Pull out every line of the material that contains the string "kern". Only matches in the same upper or lower case count.

--- BEGIN Stored data ---

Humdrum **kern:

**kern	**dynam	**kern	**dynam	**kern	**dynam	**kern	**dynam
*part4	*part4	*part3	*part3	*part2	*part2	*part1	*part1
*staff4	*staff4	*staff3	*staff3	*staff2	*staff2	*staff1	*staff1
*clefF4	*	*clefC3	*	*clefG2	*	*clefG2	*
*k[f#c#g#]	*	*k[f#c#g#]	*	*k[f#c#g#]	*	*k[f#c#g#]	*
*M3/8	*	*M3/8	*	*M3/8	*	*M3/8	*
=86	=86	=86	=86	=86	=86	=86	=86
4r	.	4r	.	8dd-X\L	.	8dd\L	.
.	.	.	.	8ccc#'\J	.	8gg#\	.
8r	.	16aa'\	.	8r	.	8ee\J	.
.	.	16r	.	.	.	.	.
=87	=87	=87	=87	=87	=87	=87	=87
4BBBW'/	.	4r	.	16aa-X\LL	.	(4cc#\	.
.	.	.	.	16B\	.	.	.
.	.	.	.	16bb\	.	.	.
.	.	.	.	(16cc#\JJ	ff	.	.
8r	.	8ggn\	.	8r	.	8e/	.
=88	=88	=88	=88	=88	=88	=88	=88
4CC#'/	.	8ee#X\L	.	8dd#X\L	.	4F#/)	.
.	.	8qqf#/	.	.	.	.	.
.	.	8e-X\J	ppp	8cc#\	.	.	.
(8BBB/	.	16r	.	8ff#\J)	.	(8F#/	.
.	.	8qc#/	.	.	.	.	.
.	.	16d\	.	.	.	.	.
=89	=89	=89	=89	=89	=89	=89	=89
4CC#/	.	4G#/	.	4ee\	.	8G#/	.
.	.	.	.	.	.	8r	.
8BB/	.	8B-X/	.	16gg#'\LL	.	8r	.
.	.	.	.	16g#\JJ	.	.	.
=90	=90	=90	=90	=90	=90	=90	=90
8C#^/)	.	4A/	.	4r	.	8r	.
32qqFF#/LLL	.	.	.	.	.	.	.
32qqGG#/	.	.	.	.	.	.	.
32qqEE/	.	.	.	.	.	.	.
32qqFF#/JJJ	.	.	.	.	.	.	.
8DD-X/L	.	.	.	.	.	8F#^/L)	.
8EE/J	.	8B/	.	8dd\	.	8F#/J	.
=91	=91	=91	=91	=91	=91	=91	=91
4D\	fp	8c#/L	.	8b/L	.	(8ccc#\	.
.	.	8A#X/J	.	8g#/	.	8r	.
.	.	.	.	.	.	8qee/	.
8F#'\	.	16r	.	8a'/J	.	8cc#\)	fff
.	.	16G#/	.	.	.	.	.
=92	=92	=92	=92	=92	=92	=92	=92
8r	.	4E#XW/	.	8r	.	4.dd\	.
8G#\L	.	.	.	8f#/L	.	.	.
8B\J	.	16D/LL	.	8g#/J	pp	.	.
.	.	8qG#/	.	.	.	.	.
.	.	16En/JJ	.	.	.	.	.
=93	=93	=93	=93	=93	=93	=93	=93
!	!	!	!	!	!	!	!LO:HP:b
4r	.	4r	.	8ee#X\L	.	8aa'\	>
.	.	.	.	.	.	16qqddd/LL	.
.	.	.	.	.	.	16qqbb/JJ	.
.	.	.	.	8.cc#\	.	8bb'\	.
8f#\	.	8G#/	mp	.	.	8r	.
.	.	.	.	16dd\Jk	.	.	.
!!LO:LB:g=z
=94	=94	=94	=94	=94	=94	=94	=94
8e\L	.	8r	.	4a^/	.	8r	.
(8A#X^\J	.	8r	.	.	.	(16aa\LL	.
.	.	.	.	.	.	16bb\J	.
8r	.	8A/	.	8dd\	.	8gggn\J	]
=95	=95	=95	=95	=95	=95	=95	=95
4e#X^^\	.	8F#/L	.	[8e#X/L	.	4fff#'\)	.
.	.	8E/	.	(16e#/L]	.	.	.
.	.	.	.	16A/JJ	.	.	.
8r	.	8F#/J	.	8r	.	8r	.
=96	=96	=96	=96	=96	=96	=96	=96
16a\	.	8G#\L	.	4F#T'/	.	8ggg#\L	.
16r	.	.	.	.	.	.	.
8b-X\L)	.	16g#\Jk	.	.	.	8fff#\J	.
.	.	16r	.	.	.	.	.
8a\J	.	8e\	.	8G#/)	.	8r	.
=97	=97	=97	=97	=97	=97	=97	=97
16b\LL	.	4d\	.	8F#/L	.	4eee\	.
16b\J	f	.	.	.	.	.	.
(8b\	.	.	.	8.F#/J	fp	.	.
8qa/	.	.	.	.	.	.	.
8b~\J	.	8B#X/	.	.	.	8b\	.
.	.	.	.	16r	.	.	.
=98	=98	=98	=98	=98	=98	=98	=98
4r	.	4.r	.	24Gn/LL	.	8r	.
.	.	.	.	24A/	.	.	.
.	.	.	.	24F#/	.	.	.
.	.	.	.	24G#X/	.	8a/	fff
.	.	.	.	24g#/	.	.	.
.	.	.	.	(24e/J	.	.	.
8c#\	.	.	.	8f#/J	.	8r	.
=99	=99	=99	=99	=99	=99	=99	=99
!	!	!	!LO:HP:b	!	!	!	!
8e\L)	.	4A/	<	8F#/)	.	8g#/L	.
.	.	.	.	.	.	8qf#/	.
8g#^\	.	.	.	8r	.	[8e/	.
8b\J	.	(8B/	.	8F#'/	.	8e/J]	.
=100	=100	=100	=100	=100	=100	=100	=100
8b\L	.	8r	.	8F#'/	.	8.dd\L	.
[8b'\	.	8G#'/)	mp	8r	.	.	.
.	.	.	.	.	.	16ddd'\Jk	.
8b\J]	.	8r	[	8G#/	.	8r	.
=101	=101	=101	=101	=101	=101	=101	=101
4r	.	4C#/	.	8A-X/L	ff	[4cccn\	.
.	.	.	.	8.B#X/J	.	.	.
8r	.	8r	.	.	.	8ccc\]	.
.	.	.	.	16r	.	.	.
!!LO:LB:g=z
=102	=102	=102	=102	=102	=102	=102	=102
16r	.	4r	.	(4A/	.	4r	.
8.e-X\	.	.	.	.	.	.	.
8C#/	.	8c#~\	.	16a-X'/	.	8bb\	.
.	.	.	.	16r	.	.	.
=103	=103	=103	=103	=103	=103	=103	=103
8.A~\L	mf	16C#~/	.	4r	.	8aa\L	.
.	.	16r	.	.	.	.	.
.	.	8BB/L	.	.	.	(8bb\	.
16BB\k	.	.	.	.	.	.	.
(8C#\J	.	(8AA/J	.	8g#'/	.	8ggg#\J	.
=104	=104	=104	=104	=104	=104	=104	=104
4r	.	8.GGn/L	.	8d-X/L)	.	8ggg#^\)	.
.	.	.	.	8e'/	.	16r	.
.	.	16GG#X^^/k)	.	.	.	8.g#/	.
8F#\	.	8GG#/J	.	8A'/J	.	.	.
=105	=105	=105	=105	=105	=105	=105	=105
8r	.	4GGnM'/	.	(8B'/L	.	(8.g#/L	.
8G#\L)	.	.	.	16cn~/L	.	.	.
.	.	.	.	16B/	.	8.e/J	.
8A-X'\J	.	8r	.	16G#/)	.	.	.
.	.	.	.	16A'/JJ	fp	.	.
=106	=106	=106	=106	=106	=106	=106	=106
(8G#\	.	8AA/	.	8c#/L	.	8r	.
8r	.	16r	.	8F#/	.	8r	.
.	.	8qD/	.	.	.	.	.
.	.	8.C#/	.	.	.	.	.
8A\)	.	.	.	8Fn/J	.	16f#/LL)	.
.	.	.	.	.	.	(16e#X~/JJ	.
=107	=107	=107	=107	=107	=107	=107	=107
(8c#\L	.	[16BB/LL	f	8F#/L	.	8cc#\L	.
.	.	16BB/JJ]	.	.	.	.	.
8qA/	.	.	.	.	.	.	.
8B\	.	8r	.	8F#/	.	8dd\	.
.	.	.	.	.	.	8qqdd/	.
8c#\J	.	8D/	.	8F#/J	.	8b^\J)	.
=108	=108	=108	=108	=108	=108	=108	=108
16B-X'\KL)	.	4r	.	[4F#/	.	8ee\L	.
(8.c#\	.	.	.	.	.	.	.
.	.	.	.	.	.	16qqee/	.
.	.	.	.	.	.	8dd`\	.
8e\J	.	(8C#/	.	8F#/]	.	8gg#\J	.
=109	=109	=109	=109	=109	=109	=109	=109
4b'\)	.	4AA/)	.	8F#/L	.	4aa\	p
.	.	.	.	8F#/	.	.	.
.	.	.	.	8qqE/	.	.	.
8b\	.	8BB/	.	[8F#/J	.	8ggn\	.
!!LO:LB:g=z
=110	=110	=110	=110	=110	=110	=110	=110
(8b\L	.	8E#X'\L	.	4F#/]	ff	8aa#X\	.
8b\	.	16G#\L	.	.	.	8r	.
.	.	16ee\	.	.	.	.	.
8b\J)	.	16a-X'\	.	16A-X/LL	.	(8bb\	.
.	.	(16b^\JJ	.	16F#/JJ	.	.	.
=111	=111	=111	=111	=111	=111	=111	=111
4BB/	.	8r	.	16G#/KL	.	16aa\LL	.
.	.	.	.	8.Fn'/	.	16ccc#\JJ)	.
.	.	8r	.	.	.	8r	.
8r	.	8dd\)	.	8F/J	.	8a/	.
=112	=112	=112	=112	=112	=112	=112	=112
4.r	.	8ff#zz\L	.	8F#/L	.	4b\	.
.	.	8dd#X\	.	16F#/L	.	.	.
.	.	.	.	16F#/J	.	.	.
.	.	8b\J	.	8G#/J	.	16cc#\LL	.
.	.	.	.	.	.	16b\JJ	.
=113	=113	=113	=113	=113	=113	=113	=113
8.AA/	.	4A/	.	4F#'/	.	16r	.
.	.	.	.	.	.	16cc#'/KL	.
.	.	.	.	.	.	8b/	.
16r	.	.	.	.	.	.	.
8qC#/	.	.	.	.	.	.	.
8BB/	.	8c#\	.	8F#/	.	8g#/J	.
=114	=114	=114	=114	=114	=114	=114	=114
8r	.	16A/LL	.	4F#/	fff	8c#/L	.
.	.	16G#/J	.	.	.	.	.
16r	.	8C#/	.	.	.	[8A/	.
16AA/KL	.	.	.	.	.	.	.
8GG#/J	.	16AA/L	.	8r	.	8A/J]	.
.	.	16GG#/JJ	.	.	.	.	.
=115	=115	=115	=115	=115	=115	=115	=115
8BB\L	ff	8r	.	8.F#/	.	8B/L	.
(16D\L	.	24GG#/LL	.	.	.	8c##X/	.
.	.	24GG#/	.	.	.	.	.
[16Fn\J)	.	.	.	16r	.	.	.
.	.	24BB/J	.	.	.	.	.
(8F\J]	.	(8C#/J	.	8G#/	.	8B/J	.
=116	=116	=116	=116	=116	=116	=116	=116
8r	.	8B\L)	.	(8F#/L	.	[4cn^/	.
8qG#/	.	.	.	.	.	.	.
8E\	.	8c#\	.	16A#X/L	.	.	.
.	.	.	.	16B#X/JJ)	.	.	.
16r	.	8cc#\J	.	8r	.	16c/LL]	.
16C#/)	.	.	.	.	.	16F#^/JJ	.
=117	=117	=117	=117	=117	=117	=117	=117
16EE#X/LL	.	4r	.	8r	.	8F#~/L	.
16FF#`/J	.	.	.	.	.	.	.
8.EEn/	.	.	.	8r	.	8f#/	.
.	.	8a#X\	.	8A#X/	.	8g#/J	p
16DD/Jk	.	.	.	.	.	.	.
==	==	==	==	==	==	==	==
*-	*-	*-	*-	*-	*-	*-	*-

--- END Stored data ---

# [Output of the exercise]
Humdrum **kern:
**kern	**dynam	**kern	**dynam	**kern	**dynam	**kern	**dynam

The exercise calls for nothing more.